▶ **EXERCISE DIRECTIONS**
List every line in the listing below that contains the string "grace".
((
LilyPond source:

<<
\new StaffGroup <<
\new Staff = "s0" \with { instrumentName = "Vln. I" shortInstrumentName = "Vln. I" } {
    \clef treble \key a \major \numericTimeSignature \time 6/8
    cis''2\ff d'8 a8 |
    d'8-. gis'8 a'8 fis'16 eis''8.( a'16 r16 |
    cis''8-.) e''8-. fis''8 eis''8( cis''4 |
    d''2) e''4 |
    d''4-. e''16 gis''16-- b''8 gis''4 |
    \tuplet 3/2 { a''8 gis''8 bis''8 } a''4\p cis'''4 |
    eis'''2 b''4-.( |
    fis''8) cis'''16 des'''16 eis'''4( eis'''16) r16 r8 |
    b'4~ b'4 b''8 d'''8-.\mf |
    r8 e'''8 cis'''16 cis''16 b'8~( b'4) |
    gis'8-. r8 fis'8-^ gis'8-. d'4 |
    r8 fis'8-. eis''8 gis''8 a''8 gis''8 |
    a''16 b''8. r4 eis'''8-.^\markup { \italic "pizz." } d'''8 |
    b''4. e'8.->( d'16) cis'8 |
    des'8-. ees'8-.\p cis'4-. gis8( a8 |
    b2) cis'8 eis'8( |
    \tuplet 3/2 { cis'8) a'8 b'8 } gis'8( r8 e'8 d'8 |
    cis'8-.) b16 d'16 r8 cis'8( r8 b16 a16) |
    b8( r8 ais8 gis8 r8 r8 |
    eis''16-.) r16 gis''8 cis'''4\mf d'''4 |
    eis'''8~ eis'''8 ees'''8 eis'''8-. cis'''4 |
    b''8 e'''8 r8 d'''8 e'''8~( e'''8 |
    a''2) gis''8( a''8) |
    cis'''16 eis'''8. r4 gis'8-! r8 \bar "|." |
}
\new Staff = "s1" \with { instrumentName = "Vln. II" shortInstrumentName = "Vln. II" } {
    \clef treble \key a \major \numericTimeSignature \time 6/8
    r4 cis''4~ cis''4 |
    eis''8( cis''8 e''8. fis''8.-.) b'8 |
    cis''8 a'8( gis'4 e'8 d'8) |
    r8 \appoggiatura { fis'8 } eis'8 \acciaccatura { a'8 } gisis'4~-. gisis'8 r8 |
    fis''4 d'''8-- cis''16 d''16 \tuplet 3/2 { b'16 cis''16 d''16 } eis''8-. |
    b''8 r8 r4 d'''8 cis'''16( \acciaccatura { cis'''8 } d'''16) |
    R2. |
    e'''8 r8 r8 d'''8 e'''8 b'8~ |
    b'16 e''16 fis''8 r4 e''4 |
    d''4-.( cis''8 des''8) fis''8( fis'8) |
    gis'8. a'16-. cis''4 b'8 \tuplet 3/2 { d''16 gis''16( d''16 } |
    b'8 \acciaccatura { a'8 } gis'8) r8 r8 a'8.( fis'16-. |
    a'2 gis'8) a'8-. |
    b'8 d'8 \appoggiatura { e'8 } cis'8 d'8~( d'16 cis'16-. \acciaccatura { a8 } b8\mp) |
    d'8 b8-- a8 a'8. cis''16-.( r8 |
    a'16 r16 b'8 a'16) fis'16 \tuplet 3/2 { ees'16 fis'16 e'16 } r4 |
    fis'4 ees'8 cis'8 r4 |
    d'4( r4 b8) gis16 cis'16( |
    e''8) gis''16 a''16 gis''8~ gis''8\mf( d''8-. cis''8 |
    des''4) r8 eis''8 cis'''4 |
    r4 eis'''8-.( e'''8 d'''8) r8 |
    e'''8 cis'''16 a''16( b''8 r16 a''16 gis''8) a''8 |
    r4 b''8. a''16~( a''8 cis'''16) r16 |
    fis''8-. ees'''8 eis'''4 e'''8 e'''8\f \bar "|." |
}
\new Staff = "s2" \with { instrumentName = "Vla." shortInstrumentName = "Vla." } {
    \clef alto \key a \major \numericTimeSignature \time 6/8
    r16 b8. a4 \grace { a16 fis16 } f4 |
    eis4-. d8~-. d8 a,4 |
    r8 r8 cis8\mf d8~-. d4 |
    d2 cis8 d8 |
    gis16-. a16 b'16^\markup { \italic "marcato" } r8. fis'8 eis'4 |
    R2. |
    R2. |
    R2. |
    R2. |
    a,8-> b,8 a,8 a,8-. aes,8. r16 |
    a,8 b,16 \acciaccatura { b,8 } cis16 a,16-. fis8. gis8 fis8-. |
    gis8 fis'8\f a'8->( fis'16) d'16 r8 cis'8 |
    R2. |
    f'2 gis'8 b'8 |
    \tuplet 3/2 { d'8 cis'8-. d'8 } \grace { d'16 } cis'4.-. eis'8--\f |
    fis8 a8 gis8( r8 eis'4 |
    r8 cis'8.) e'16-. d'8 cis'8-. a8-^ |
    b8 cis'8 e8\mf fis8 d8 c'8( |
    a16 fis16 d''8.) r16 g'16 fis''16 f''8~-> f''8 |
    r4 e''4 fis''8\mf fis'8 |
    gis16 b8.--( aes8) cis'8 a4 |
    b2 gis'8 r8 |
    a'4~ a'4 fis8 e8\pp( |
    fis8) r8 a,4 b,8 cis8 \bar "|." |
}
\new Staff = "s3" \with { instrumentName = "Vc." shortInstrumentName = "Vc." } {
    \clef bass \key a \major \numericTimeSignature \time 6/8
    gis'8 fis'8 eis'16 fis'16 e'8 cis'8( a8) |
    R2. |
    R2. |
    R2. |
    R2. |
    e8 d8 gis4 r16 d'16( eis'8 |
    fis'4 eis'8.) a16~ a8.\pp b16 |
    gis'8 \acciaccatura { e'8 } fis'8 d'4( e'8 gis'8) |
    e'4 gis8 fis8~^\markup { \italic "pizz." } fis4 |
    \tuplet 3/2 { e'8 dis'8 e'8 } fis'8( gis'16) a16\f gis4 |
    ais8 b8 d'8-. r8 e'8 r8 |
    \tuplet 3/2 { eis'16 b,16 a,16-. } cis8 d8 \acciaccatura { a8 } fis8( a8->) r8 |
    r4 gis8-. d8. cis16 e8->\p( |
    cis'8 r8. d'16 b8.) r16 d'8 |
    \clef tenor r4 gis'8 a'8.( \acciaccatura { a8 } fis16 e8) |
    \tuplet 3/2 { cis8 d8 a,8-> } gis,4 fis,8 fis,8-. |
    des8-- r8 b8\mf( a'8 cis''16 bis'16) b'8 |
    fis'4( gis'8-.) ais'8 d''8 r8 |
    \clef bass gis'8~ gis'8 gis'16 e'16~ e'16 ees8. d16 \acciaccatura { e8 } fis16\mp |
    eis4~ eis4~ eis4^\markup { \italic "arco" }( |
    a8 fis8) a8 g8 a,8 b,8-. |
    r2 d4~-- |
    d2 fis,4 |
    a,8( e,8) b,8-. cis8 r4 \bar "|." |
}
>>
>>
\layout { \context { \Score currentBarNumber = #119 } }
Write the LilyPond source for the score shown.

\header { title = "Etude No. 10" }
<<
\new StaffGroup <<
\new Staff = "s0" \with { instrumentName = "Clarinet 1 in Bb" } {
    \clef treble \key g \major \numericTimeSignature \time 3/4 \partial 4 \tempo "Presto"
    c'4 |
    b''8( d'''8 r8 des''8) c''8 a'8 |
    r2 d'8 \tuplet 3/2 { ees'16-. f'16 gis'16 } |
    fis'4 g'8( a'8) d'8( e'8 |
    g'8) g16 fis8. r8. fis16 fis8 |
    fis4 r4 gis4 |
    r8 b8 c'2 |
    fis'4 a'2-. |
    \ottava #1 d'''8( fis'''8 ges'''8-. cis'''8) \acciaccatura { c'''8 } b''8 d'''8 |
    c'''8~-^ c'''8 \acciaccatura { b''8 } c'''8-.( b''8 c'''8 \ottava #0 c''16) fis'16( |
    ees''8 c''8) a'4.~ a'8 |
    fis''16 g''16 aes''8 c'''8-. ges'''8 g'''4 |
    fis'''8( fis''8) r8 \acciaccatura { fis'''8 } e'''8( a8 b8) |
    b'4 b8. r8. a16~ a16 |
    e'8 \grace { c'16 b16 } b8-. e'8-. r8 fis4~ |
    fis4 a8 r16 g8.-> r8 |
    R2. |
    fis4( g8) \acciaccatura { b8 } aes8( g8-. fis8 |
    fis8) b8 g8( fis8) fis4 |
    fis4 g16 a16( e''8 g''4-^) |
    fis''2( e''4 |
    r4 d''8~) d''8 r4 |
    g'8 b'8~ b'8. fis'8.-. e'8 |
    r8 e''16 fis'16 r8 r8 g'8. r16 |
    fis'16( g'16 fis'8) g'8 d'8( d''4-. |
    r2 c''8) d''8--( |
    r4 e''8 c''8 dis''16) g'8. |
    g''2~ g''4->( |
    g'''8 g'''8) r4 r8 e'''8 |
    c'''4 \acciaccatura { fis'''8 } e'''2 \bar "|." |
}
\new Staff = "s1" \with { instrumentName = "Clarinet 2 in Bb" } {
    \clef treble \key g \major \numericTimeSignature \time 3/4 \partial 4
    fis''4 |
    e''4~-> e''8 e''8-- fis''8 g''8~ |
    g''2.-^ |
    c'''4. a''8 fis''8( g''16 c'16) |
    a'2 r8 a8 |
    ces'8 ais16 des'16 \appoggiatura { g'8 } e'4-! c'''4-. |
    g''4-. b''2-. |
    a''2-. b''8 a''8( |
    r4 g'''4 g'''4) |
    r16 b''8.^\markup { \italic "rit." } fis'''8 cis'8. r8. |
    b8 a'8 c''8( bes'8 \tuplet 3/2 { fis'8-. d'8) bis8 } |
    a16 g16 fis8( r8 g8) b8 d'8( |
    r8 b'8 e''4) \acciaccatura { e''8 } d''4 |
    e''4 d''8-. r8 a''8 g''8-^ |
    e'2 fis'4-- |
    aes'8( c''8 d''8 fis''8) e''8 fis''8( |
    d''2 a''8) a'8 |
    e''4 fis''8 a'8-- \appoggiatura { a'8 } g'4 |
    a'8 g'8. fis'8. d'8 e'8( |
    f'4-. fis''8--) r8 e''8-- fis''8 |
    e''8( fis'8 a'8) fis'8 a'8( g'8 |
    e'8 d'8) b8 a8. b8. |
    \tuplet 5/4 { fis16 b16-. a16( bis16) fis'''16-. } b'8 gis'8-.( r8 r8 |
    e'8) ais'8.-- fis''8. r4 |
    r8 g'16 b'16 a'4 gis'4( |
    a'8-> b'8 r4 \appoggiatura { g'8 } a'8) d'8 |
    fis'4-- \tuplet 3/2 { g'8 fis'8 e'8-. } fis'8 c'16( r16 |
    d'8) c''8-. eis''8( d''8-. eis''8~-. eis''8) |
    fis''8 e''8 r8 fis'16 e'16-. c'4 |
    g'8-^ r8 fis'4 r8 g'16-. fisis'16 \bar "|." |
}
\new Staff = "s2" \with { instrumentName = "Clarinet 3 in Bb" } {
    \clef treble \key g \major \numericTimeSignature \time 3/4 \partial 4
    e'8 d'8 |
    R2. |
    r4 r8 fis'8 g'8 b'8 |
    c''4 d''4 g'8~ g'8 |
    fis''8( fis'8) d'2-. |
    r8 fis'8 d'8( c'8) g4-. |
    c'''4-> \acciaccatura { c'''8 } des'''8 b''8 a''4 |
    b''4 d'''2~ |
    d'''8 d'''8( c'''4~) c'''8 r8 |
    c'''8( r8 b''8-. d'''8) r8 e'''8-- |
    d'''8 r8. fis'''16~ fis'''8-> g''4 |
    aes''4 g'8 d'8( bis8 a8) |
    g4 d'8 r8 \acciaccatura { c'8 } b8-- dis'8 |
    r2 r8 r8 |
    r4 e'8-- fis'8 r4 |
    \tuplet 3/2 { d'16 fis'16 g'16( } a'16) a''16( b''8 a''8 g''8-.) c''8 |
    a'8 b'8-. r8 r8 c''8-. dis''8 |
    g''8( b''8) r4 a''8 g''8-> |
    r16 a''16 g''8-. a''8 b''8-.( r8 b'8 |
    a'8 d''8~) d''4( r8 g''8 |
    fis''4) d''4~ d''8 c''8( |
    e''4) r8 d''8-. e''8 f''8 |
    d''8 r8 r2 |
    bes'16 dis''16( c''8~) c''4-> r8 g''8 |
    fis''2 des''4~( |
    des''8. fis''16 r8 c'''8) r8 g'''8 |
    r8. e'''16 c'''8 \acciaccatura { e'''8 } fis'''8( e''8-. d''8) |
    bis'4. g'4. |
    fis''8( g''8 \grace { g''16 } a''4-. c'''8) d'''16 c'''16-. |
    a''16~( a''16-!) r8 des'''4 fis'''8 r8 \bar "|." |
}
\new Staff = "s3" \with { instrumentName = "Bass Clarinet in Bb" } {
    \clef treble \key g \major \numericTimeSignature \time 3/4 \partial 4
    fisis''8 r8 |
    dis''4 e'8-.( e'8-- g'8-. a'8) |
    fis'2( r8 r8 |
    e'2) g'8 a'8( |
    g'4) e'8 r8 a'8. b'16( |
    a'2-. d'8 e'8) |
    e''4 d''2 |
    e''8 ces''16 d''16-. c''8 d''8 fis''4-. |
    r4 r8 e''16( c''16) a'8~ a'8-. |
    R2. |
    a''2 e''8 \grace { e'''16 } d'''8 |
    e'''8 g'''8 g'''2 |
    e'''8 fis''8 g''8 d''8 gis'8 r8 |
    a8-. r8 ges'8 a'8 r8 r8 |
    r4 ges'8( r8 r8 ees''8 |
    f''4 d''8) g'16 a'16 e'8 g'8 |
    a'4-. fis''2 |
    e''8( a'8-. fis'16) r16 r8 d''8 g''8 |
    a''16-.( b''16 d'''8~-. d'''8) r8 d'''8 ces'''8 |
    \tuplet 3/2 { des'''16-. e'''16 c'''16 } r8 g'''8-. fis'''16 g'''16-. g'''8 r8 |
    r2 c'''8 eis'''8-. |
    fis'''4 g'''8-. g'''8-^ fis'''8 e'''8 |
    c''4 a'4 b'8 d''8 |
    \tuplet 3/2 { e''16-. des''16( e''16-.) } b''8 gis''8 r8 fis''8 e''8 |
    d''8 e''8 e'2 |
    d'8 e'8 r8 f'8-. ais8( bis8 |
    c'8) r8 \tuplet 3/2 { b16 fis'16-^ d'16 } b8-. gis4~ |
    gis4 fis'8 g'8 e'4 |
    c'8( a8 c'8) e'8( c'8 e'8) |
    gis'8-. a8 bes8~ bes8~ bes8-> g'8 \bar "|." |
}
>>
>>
))
▶ **RESULT**
    r16 b8. a4 \grace { a16 fis16 } f4 |
    \tuplet 3/2 { d'8 cis'8-. d'8 } \grace { d'16 } cis'4.-. eis'8--\f |
    e'8 \grace { c'16 b16 } b8-. e'8-. r8 fis4~ |
    fis''8( g''8 \grace { g''16 } a''4-. c'''8) d'''16 c'''16-. |
    a''2 e''8 \grace { e'''16 } d'''8 |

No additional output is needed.